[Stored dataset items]
----

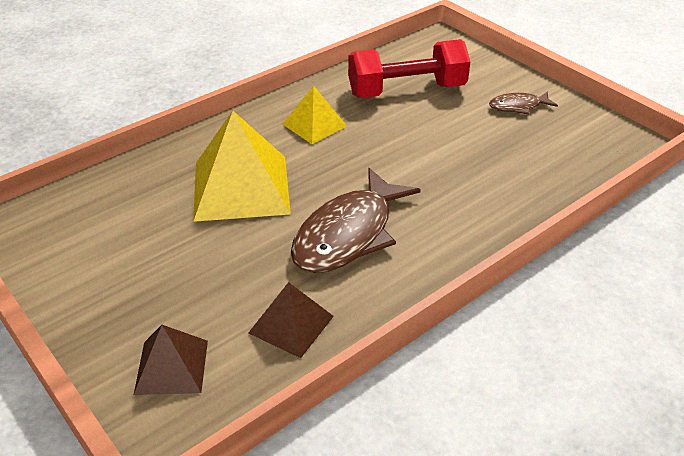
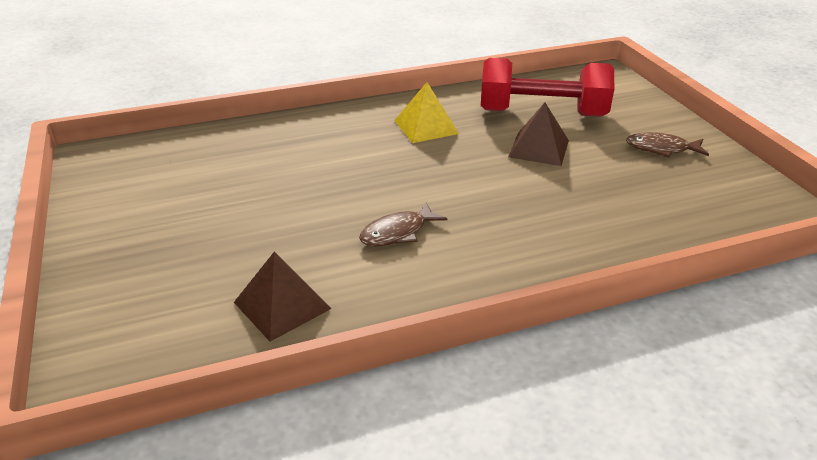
camera: 20 degrees right, 5 degrees down
brown pyramid [134,325,208,395] -> brown pyramid moved to [508,103,569,166]
yellow pyramid [193,111,291,222] -> none
brown fish [291,168,421,273] -> brown fish [359,203,447,246], size x0.49

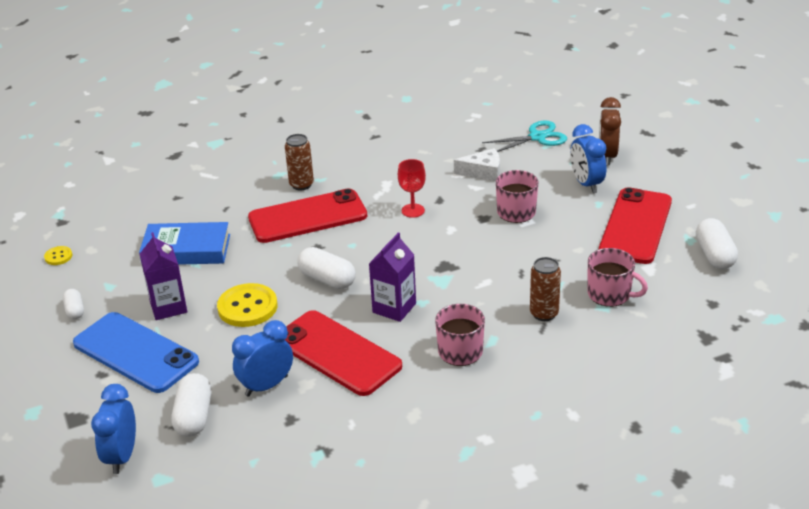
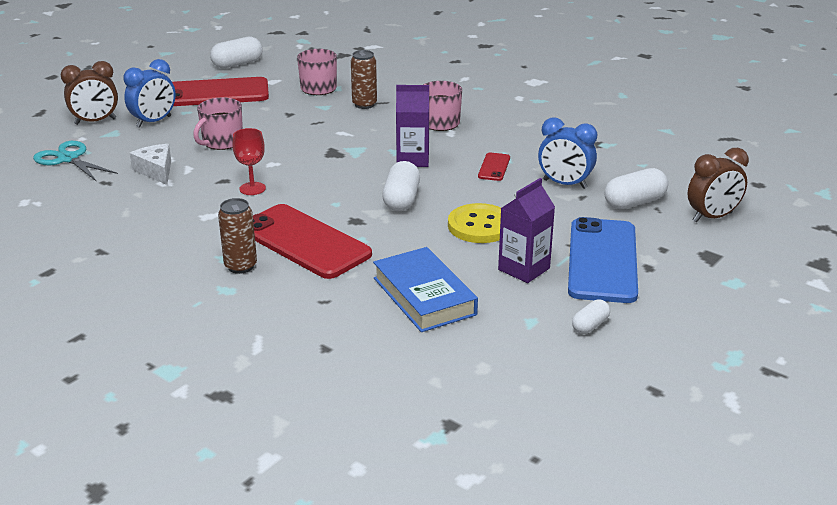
camera: 120 degrees left, 5 degrees down
yellow button [44,246,72,265] -> none
blue clock [91,384,136,474] -> brown clock [687,148,749,222]
red phone [284,310,402,396] -> red phone [478,153,510,181], size x0.44

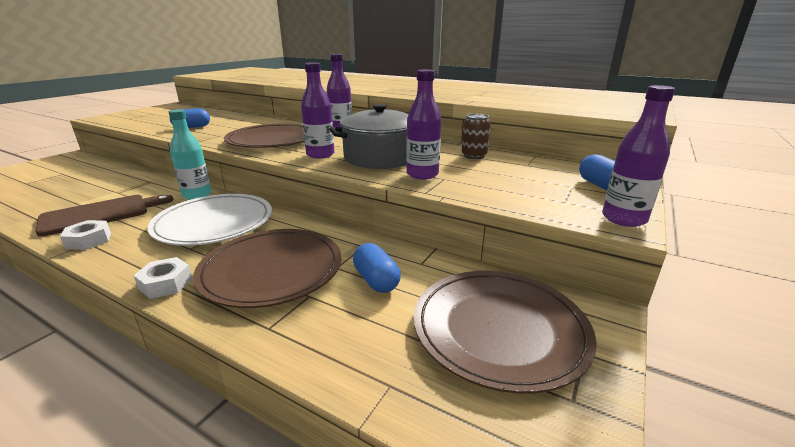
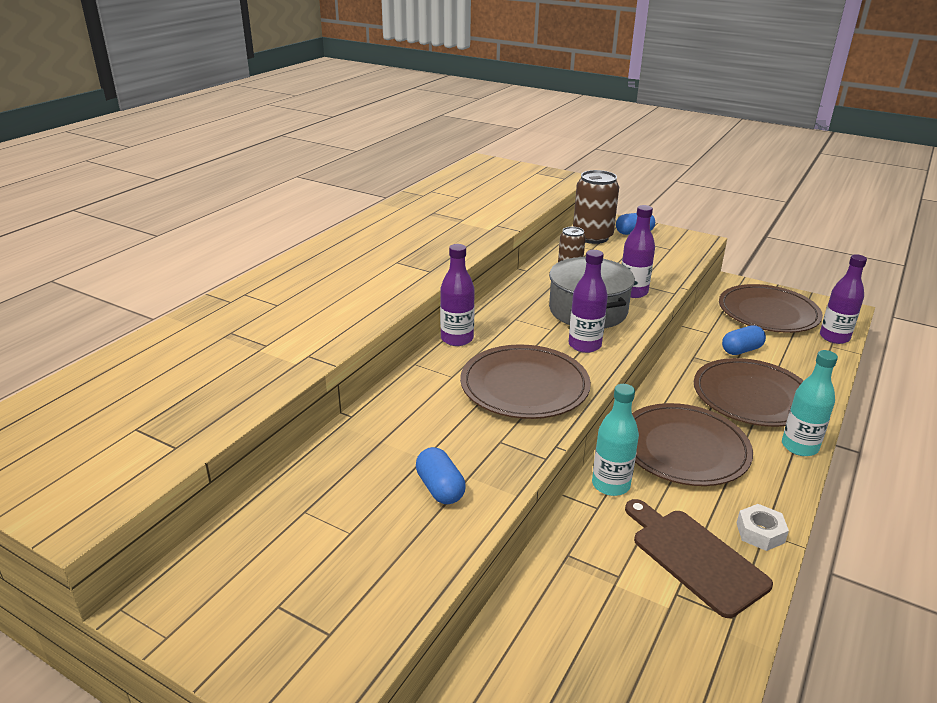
camera: 90 degrees left, 5 degrees up
white nut [133,257,193,299] -> turquoise bottle [782,350,838,456]
white plate [147,194,272,246] -> brown plate [632,403,753,486]
purple bottle [602,85,675,227] -> purple bottle moved to [820,254,867,344]
none -> brown can [573,170,619,244]

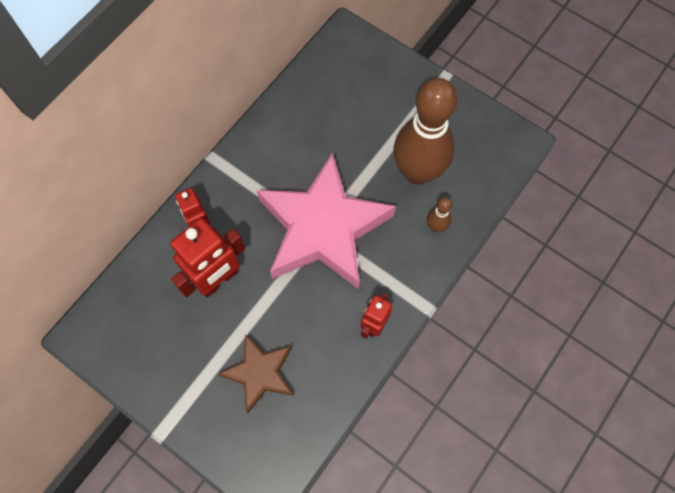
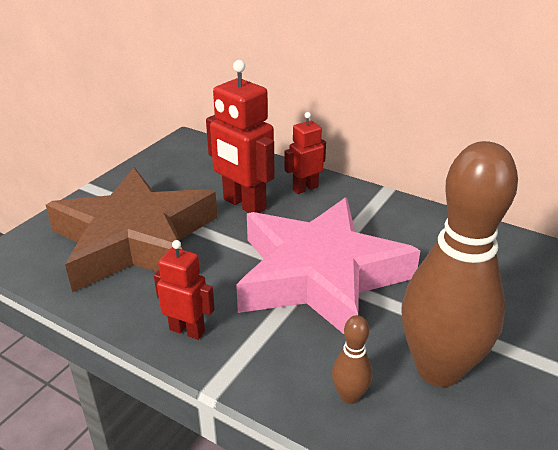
camera: 85 degrees right, 35 degrees down
brown star [218,334,293,413] -> brown star [46,167,217,292], size x1.93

----

What this task involves: Nothing but the lines from the line containing "camera: 90 degrees left, 5 degrees up" to the end of the records above should be repeated, exactly and with every picture omitted.

Task response:
camera: 90 degrees left, 5 degrees up
white nut [133,257,193,299] -> turquoise bottle [782,350,838,456]
white plate [147,194,272,246] -> brown plate [632,403,753,486]
purple bottle [602,85,675,227] -> purple bottle moved to [820,254,867,344]
none -> brown can [573,170,619,244]

camera: 85 degrees right, 35 degrees down
brown star [218,334,293,413] -> brown star [46,167,217,292], size x1.93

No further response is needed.